*WORK INSTRUCTION*: Go through the records below and tally the lines that include "button". Answer with the number only.
::::
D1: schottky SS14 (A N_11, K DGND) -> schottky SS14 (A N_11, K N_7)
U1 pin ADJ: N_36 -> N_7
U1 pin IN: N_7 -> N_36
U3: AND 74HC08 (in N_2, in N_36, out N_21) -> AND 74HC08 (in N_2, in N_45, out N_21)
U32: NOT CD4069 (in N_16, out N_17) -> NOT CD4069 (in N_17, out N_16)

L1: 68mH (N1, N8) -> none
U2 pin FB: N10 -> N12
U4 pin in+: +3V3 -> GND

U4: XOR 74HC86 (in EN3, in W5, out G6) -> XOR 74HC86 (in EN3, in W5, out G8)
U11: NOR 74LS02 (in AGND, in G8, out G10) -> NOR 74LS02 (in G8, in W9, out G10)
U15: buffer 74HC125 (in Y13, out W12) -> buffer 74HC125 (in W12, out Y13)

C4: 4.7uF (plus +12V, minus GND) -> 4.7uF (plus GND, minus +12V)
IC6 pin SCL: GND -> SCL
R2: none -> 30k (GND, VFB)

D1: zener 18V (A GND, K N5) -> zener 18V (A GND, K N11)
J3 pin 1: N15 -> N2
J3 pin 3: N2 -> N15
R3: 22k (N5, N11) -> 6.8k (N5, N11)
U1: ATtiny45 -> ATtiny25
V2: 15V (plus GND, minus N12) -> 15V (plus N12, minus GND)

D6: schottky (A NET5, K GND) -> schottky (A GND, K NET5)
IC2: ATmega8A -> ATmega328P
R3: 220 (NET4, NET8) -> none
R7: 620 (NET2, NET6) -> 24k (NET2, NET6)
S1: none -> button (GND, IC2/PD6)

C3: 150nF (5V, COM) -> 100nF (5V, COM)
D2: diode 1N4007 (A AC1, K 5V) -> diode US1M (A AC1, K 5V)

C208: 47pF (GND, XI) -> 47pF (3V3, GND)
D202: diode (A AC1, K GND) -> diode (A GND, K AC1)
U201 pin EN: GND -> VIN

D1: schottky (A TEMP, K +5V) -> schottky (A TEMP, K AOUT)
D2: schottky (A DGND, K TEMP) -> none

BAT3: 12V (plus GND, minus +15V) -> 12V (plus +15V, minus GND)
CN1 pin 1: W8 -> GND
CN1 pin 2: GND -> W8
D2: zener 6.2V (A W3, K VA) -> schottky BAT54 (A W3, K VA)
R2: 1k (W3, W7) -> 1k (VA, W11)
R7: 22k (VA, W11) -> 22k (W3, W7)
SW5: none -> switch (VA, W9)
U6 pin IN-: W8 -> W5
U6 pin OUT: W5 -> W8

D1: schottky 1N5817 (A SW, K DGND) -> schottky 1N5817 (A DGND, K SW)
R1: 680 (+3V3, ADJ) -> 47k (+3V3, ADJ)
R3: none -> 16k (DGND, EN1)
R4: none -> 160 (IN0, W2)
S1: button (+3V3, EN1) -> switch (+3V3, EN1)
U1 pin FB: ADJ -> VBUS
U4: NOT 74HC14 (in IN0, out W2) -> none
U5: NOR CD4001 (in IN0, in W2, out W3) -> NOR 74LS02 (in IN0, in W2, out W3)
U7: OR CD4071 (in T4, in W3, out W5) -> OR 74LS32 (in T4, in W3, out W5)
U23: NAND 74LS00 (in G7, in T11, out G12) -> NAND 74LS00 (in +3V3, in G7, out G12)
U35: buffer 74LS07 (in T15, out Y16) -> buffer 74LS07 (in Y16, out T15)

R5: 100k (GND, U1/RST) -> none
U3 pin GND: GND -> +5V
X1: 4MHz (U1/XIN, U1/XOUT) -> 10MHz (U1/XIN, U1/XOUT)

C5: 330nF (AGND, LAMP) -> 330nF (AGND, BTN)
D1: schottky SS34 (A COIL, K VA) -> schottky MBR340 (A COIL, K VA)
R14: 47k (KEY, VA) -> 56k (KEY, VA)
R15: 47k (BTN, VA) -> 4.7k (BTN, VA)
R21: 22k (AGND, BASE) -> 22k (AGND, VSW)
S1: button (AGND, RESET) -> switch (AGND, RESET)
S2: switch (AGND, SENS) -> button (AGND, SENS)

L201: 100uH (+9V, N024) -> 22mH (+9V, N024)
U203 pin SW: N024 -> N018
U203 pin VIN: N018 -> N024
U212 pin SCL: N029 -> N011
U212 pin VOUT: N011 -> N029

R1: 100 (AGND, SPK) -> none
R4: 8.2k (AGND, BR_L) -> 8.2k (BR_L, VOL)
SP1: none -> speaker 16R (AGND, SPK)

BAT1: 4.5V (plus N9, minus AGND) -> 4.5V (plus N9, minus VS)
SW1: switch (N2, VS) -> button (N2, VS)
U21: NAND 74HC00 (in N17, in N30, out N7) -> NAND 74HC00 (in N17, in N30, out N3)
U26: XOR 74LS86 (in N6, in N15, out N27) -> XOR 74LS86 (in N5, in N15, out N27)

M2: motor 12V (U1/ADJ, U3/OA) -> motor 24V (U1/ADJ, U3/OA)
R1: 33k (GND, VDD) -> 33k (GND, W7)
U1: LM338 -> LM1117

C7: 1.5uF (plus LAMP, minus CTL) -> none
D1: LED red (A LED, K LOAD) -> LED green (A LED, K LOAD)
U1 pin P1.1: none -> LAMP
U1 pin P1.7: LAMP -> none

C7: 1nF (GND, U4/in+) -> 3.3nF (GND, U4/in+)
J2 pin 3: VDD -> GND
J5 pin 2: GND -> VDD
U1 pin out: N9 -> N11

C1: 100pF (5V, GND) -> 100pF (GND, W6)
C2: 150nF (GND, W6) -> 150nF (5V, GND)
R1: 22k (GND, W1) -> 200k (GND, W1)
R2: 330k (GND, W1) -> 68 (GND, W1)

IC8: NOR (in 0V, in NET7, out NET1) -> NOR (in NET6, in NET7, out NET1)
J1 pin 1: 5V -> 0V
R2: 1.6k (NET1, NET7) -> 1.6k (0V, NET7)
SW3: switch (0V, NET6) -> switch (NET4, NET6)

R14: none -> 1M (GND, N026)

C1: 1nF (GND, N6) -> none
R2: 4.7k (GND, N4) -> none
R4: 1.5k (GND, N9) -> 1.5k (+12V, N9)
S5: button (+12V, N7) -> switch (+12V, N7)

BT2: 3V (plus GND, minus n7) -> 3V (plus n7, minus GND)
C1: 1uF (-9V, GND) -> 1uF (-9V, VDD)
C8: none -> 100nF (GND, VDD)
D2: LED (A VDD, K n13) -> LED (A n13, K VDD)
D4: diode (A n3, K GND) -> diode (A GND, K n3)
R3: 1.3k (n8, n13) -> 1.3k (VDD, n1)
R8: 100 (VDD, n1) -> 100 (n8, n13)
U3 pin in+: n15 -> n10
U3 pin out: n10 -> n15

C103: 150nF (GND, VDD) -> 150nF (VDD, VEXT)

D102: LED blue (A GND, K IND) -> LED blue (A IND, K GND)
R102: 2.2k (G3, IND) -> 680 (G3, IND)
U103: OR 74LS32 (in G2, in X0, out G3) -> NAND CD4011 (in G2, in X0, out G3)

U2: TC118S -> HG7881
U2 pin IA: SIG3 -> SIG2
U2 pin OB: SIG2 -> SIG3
::::
*SOLUTION TO THIS TASK*: 6